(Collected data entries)

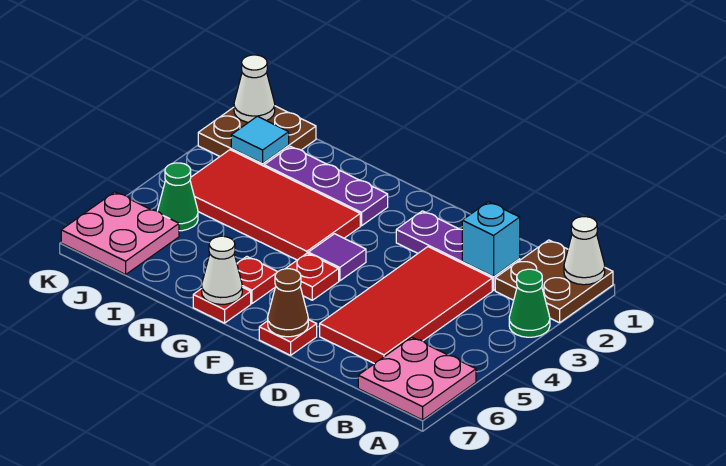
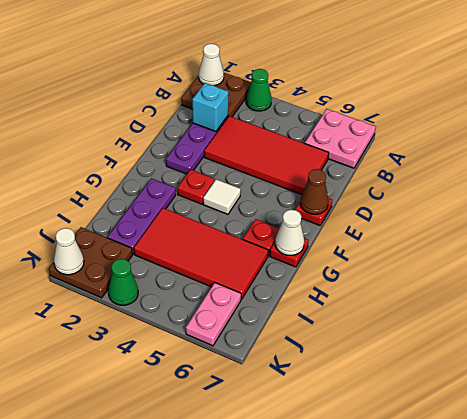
purple 1x1 tile [308,234,366,281] -> white 1x1 tile [203,179,241,214]
red 1x1 plate [285,253,339,300] -> red 1x1 plate moved to [177,169,215,204]
red 2x4 tile [190,150,360,260] -> red 2x4 tile turned to [134,208,268,299]
cyan 1x1 tile [231,116,289,163] -> none
green 1x1 cone [158,163,198,231] -> green 1x1 cone moved to [108,259,138,305]
pink 2x2 plate [61,192,179,275] -> pink 1x2 plate [186,283,241,346]

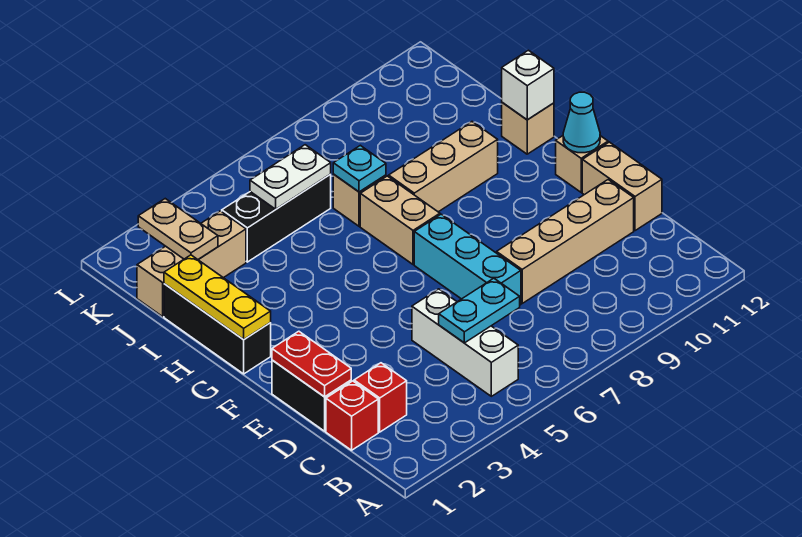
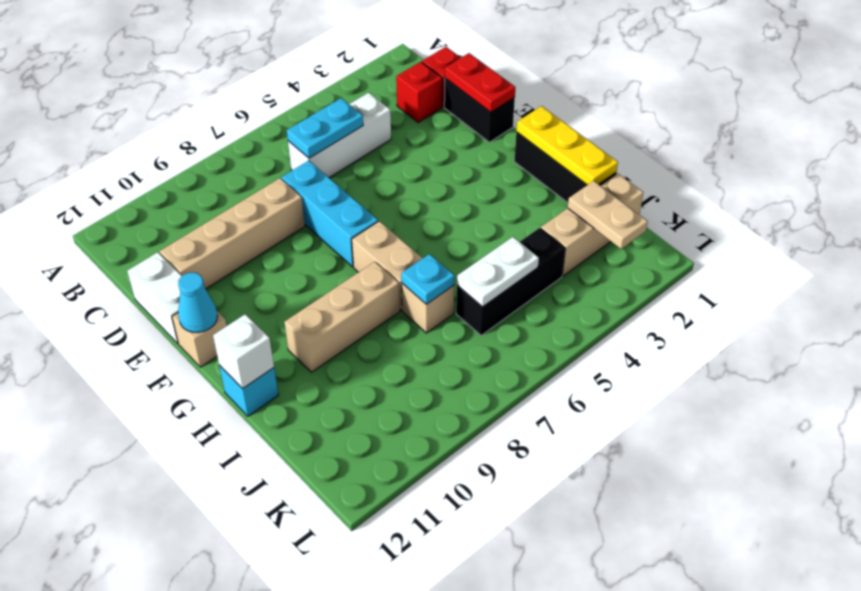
white 1x3 brick [412,289,518,396] -> white 1x3 brick turned to [288,93,391,178]
tan 1x2 brick [582,142,662,231] -> white 1x2 brick [127,252,182,343]
tan 1x1 brick [502,103,554,154] -> cyan 1x1 brick [219,365,278,416]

▶ [PROBLEM DESCRIPTION]: Every line of the data should be transcribed exactly. Omit the images.

▶ [WRITTEN SOLUTION]:
purple 1x1 tile [308,234,366,281] -> white 1x1 tile [203,179,241,214]
red 1x1 plate [285,253,339,300] -> red 1x1 plate moved to [177,169,215,204]
red 2x4 tile [190,150,360,260] -> red 2x4 tile turned to [134,208,268,299]
cyan 1x1 tile [231,116,289,163] -> none
green 1x1 cone [158,163,198,231] -> green 1x1 cone moved to [108,259,138,305]
pink 2x2 plate [61,192,179,275] -> pink 1x2 plate [186,283,241,346]

white 1x3 brick [412,289,518,396] -> white 1x3 brick turned to [288,93,391,178]
tan 1x2 brick [582,142,662,231] -> white 1x2 brick [127,252,182,343]
tan 1x1 brick [502,103,554,154] -> cyan 1x1 brick [219,365,278,416]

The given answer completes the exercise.